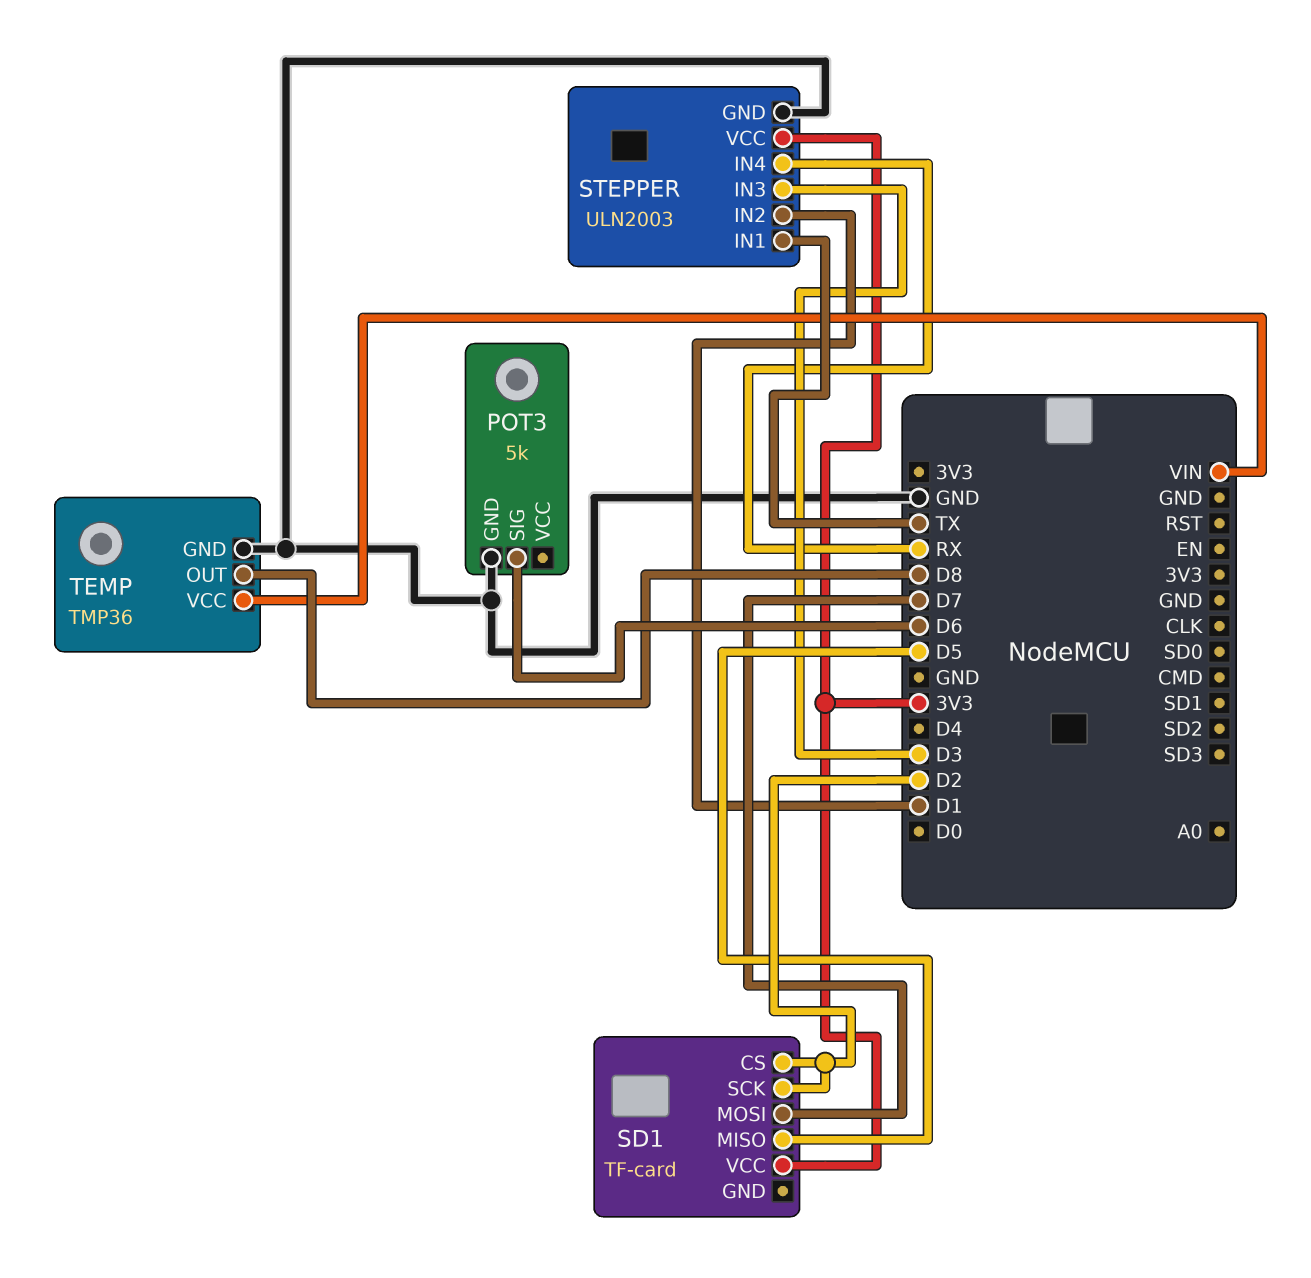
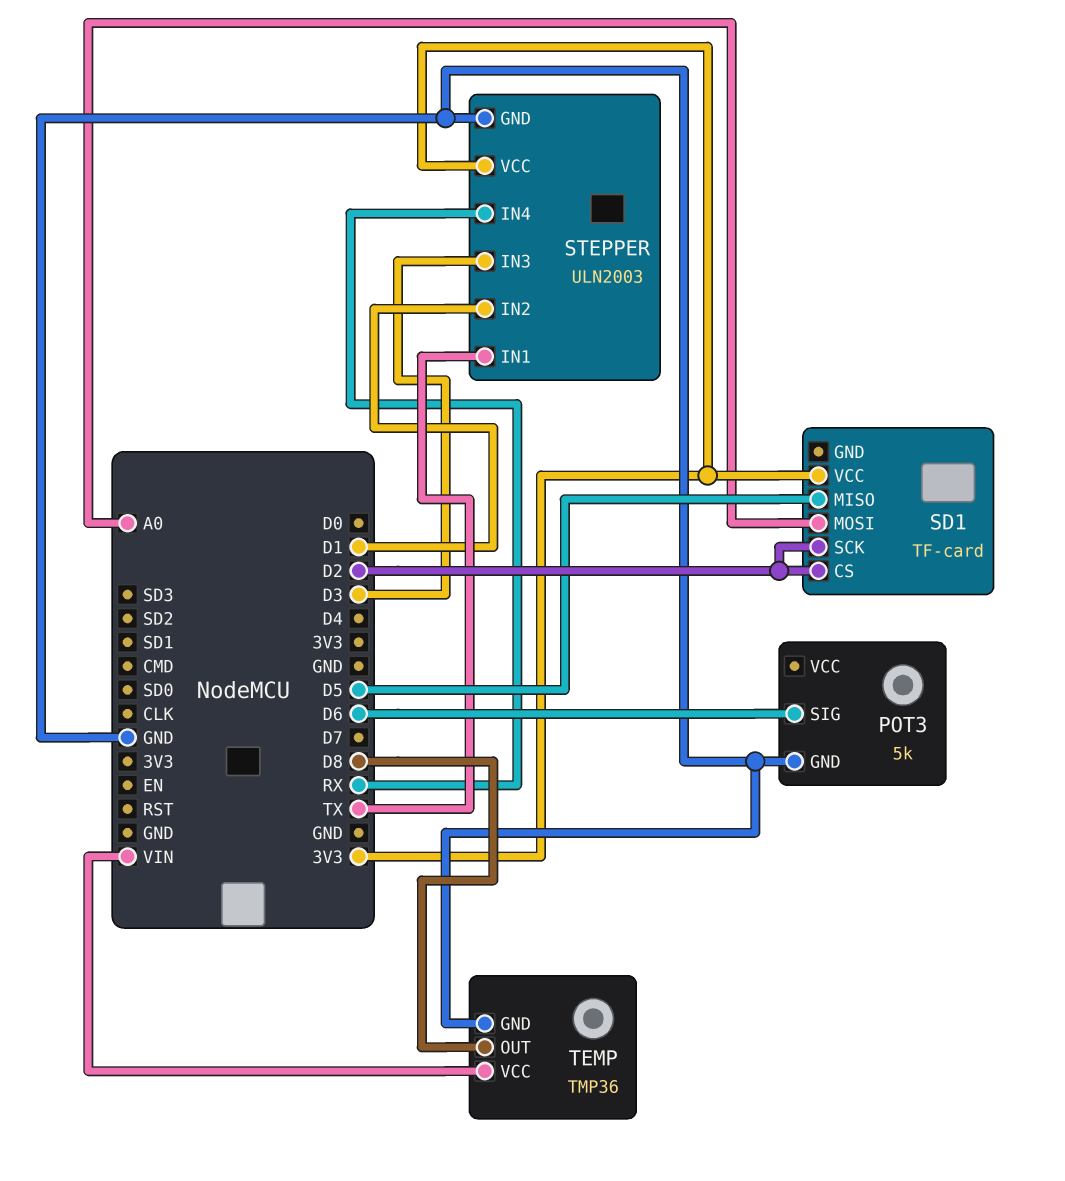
SD1 pin MOSI: D7 -> A0

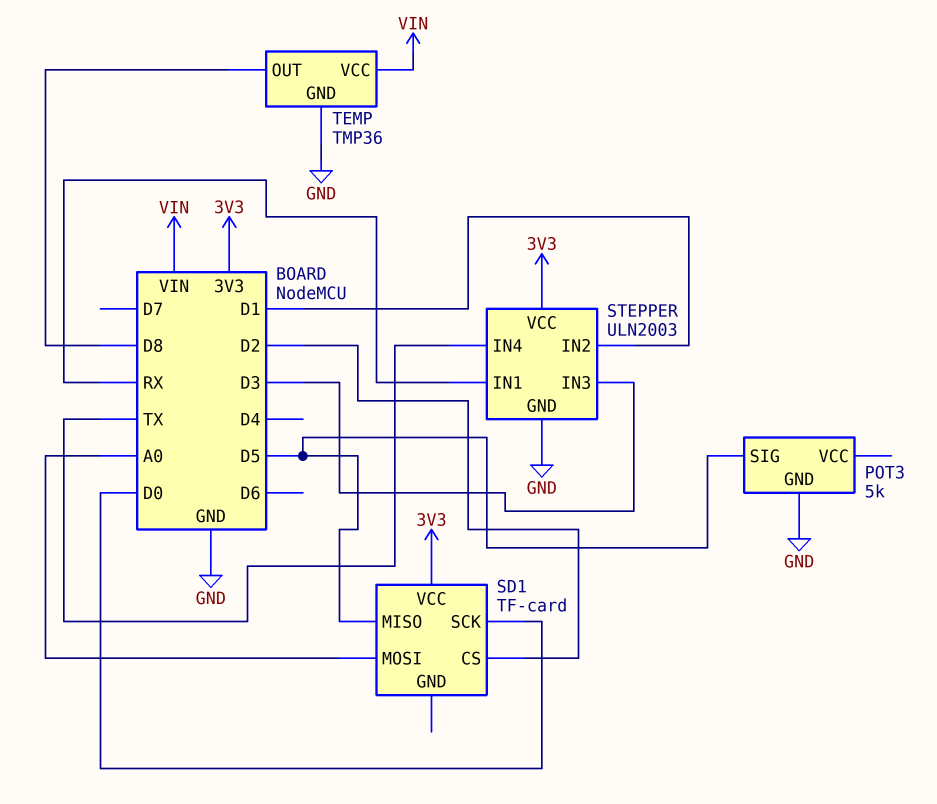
POT3 pin SIG: D6 -> D5
SD1 pin SCK: D2 -> D0
STEPPER pin IN1: TX -> RX
STEPPER pin IN4: RX -> TX

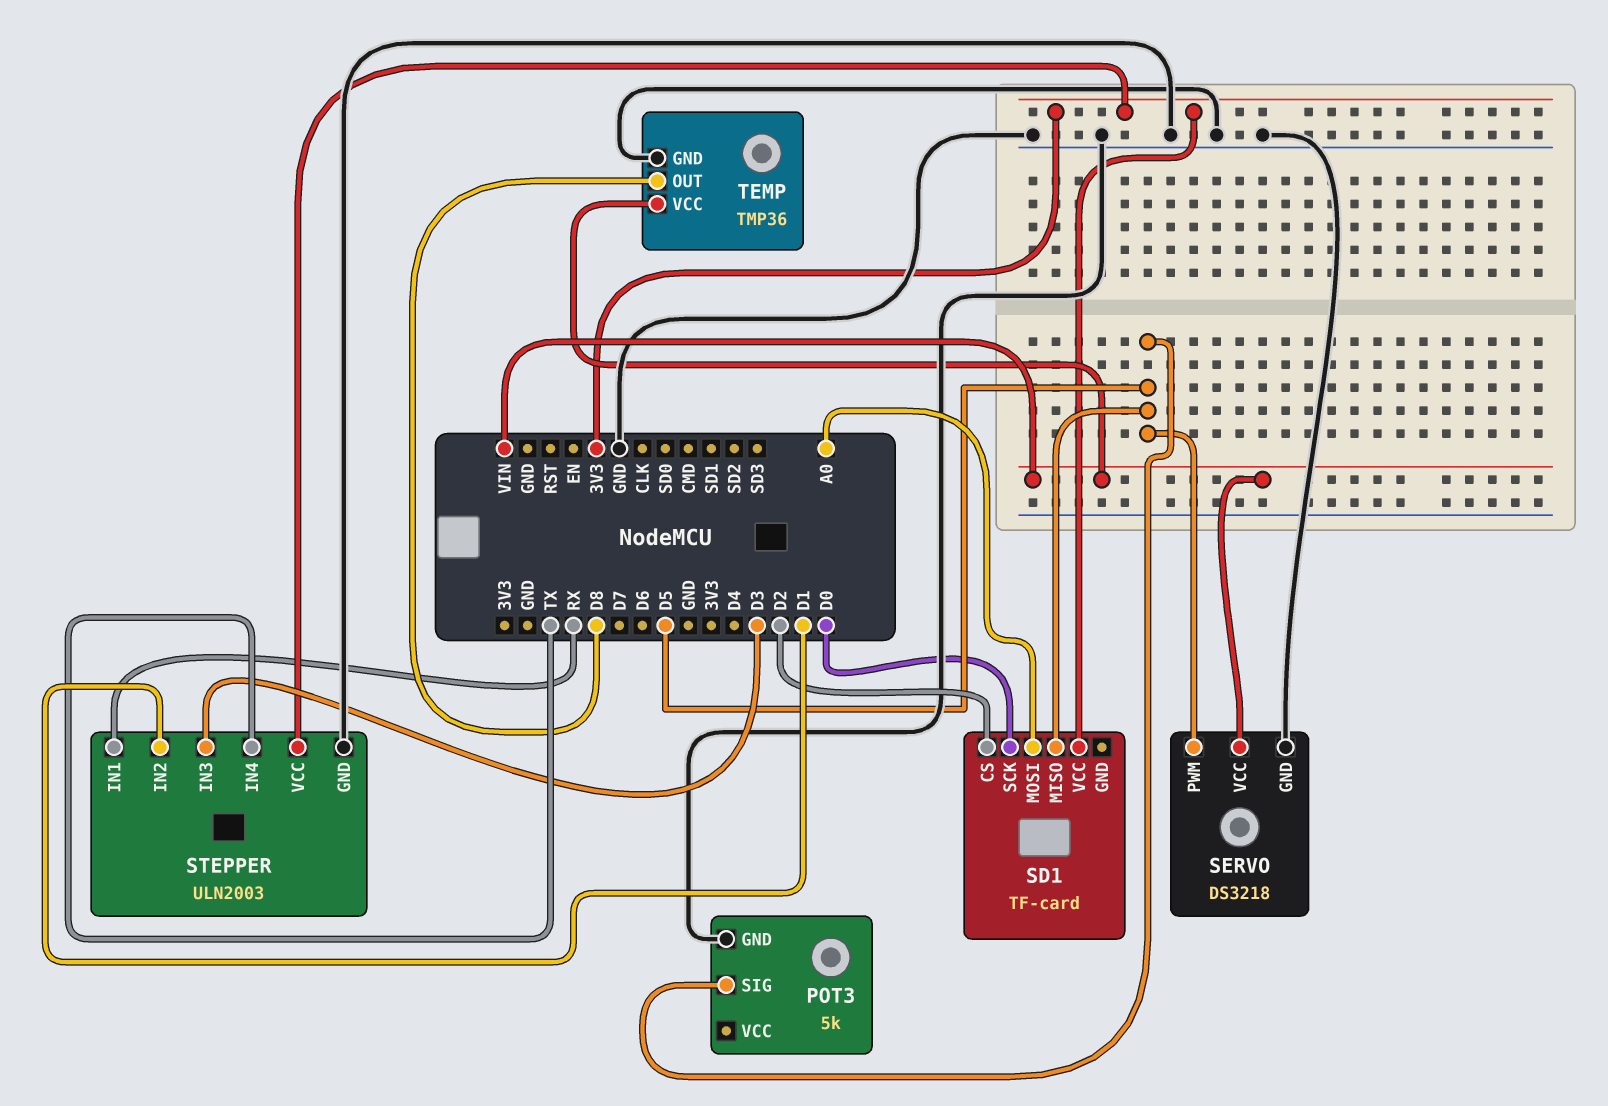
SERVO: none -> DS3218
SERVO pin GND: none -> GND
SERVO pin PWM: none -> D5
SERVO pin VCC: none -> VIN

···

**Work request:**
An exact copy of the material is required, minus the pictures.

**Written answer:**
SD1 pin MOSI: D7 -> A0

POT3 pin SIG: D6 -> D5
SD1 pin SCK: D2 -> D0
STEPPER pin IN1: TX -> RX
STEPPER pin IN4: RX -> TX

SERVO: none -> DS3218
SERVO pin GND: none -> GND
SERVO pin PWM: none -> D5
SERVO pin VCC: none -> VIN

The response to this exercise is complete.